- **Problem details**
With no images included, output each entry below exactly as it appears.
=== Section Start ===
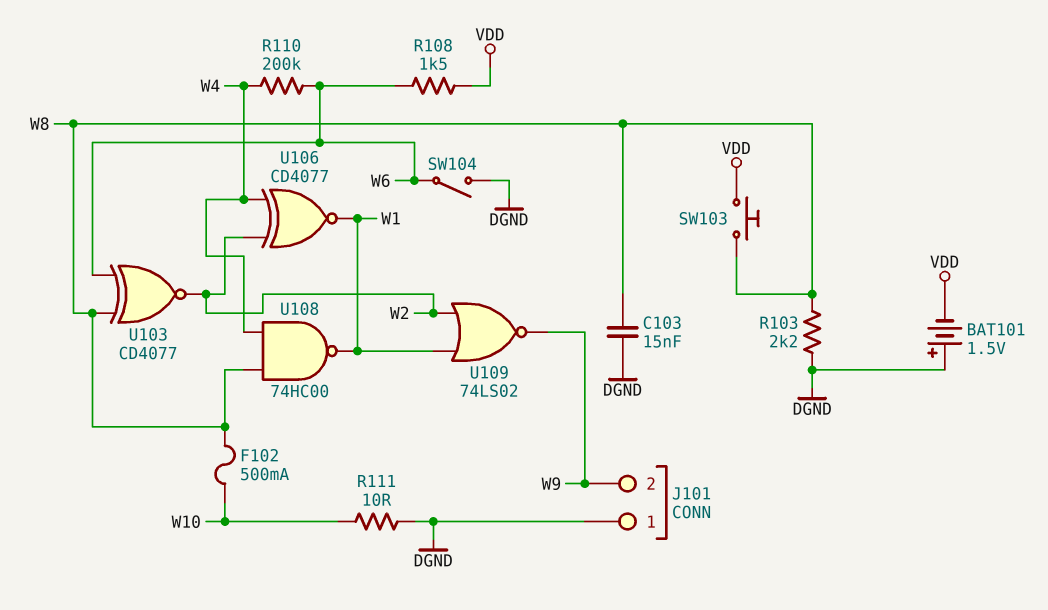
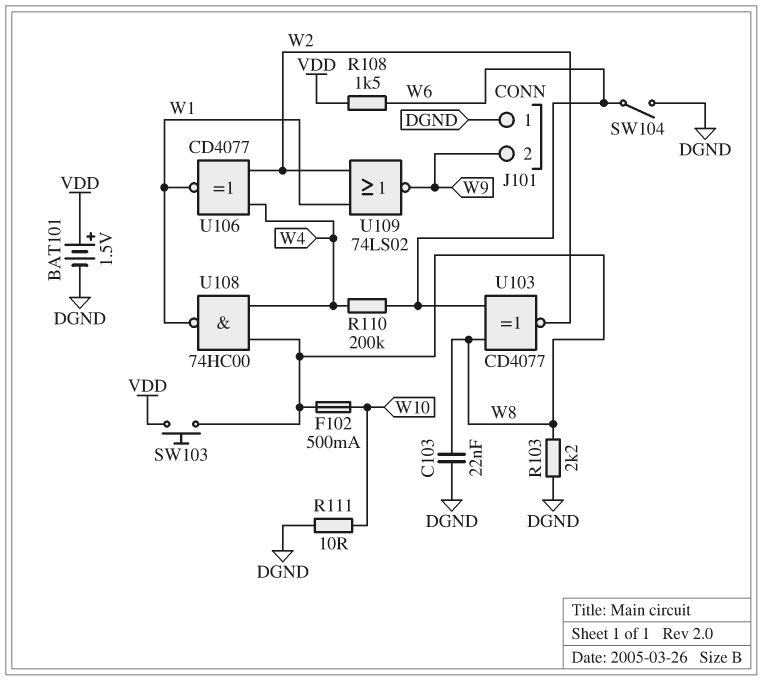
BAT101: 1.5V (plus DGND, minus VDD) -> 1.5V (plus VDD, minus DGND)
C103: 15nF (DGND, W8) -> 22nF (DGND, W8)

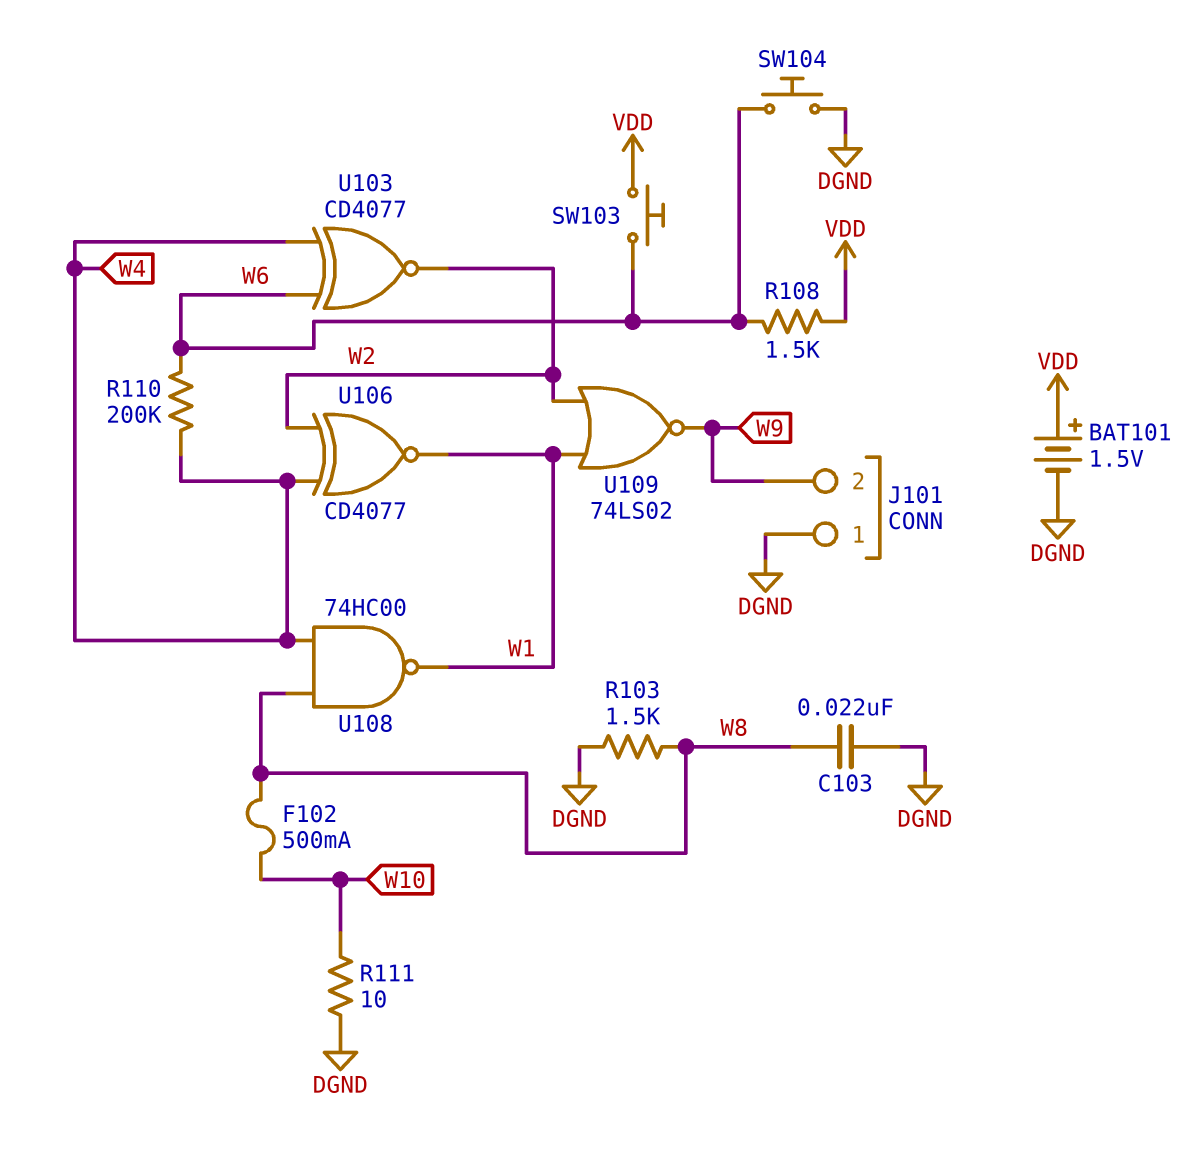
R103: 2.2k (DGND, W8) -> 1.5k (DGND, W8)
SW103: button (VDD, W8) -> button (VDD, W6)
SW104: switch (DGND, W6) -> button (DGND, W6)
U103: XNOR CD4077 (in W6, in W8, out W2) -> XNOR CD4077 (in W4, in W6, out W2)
=== Section End ===
- **Exercise output**
BAT101: 1.5V (plus DGND, minus VDD) -> 1.5V (plus VDD, minus DGND)
C103: 15nF (DGND, W8) -> 22nF (DGND, W8)

R103: 2.2k (DGND, W8) -> 1.5k (DGND, W8)
SW103: button (VDD, W8) -> button (VDD, W6)
SW104: switch (DGND, W6) -> button (DGND, W6)
U103: XNOR CD4077 (in W6, in W8, out W2) -> XNOR CD4077 (in W4, in W6, out W2)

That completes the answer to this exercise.